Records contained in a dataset
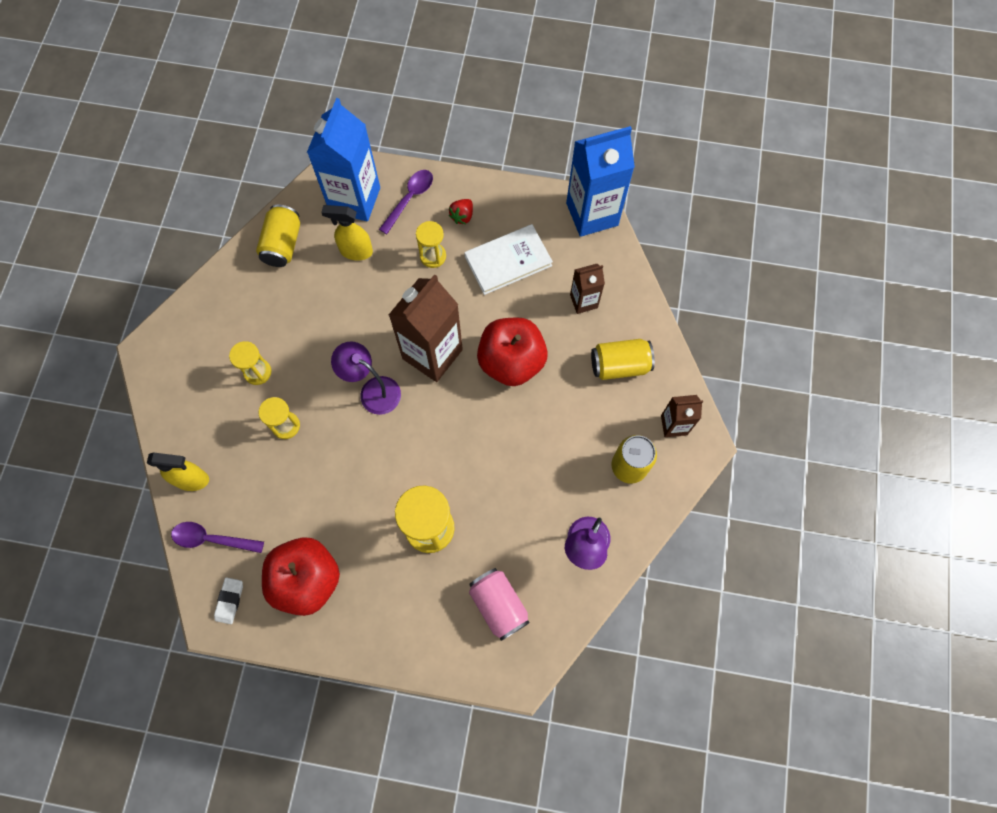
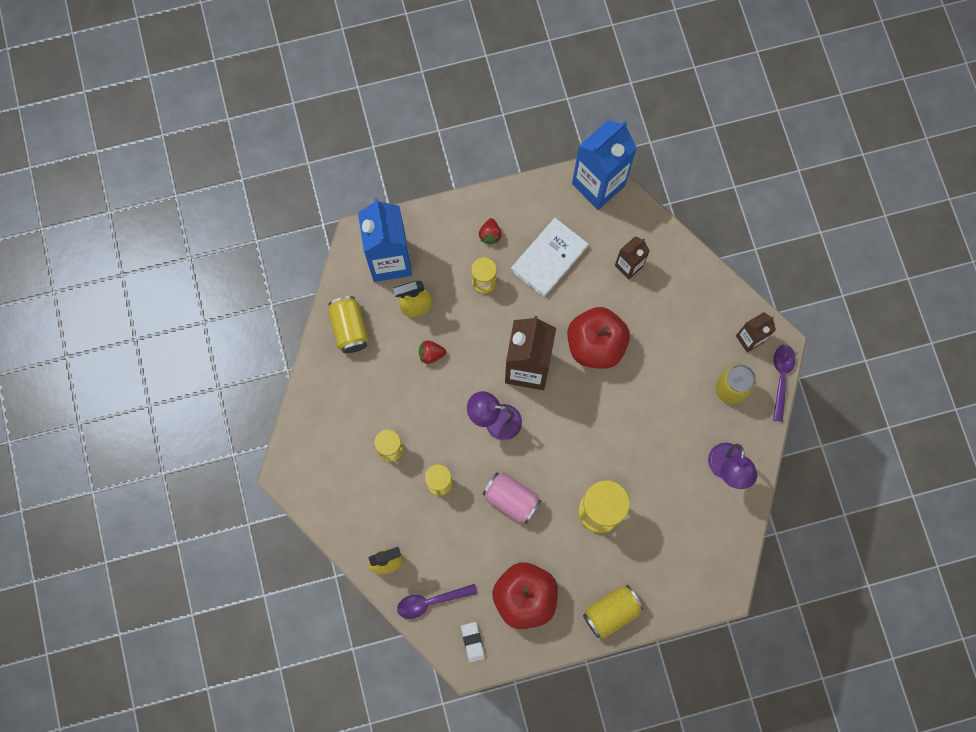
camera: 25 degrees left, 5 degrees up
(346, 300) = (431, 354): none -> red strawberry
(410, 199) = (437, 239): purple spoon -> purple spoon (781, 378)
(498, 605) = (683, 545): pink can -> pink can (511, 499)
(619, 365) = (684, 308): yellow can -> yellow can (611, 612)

...

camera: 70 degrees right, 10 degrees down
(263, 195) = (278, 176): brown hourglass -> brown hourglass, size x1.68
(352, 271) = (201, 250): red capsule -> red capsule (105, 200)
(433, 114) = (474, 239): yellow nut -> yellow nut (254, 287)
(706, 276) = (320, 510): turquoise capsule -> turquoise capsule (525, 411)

**TASK:**
Reproduce, character for character, only the lines of the preceding data that start at the line with "camera: 25 degrees left, 5 degrees up" and end at the line with "(619, 365) = (684, 308): yellow", both included.

**EXERCISE SOLUTION:**
camera: 25 degrees left, 5 degrees up
(346, 300) = (431, 354): none -> red strawberry
(410, 199) = (437, 239): purple spoon -> purple spoon (781, 378)
(498, 605) = (683, 545): pink can -> pink can (511, 499)
(619, 365) = (684, 308): yellow can -> yellow can (611, 612)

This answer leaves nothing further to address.